↓↓↓

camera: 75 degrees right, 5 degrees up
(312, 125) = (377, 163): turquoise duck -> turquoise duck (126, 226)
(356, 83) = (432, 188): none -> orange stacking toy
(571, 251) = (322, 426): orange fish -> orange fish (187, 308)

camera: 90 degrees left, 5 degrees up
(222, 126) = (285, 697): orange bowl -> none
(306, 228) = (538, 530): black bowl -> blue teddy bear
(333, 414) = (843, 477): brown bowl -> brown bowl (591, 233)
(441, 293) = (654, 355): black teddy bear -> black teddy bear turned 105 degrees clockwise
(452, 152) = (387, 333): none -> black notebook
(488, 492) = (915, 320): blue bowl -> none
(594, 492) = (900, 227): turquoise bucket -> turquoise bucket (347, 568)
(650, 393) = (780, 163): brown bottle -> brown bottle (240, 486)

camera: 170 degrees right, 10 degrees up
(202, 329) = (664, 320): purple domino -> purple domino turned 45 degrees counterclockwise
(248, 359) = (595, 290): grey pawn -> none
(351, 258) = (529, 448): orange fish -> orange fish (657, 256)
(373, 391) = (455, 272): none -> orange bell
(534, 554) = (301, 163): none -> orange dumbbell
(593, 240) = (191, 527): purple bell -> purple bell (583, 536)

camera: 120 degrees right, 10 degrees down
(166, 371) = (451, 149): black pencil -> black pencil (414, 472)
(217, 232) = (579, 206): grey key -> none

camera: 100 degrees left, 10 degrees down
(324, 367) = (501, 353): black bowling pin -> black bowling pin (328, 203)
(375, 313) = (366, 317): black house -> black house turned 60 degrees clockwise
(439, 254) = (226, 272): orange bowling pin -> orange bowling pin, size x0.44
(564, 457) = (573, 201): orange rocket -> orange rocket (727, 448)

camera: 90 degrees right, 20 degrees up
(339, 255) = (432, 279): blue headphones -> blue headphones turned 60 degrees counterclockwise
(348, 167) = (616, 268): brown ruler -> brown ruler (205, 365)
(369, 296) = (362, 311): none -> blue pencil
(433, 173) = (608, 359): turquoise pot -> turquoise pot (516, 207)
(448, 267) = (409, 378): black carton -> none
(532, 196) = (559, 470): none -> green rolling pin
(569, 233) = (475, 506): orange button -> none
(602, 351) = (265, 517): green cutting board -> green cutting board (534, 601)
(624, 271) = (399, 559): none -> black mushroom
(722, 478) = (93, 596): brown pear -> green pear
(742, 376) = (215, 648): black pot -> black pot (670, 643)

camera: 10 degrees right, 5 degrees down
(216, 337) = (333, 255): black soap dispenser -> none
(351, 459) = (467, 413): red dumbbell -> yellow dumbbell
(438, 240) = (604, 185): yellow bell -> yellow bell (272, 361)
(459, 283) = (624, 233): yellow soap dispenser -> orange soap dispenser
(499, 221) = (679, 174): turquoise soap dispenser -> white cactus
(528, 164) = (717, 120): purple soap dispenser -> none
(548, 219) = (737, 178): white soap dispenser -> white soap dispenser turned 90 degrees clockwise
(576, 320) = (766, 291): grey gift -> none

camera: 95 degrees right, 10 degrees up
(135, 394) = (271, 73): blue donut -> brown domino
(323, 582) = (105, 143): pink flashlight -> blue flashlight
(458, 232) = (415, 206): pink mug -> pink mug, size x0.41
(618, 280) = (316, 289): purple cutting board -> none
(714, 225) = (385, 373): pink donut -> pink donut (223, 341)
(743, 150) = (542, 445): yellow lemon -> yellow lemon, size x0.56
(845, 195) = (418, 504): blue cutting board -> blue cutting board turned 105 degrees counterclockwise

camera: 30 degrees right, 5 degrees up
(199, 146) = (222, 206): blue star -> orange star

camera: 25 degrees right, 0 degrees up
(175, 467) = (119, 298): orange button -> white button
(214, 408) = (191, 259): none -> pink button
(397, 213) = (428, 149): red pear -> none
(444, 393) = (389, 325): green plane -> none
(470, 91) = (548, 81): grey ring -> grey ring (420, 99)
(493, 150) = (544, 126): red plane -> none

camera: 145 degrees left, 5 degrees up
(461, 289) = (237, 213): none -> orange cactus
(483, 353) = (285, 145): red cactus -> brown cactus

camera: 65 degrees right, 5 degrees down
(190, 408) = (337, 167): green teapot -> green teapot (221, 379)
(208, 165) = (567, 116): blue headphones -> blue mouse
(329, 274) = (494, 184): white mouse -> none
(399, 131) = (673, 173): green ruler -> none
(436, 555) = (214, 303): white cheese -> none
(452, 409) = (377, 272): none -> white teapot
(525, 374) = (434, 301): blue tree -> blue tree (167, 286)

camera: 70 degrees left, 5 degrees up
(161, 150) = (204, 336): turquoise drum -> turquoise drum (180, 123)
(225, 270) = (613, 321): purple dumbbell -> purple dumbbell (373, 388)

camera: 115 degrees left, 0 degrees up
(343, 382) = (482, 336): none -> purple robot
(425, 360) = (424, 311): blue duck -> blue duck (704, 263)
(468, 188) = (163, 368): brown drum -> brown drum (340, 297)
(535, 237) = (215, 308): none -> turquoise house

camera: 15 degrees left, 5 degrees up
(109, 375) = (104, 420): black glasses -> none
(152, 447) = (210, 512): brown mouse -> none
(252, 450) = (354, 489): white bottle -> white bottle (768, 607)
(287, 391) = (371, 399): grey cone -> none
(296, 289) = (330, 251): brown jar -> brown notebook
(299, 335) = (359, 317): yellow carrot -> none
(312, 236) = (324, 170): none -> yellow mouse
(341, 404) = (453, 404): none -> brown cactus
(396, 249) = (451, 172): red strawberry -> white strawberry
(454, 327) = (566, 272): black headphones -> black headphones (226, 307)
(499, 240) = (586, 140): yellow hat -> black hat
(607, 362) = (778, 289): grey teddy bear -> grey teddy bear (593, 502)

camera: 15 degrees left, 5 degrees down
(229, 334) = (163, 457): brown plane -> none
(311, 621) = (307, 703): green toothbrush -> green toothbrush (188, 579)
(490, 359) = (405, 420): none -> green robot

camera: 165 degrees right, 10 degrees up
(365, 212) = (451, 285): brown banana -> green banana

↑↑↑

Request: In the entries above, find the line with "camera: 145 degrees left, 5 degrees up" and the line with "(161, 150) = (204, 336): turquoise", then set down exactly those two and every line between them, nothing else.

Answer to this exercise:
camera: 145 degrees left, 5 degrees up
(461, 289) = (237, 213): none -> orange cactus
(483, 353) = (285, 145): red cactus -> brown cactus

camera: 65 degrees right, 5 degrees down
(190, 408) = (337, 167): green teapot -> green teapot (221, 379)
(208, 165) = (567, 116): blue headphones -> blue mouse
(329, 274) = (494, 184): white mouse -> none
(399, 131) = (673, 173): green ruler -> none
(436, 555) = (214, 303): white cheese -> none
(452, 409) = (377, 272): none -> white teapot
(525, 374) = (434, 301): blue tree -> blue tree (167, 286)

camera: 70 degrees left, 5 degrees up
(161, 150) = (204, 336): turquoise drum -> turquoise drum (180, 123)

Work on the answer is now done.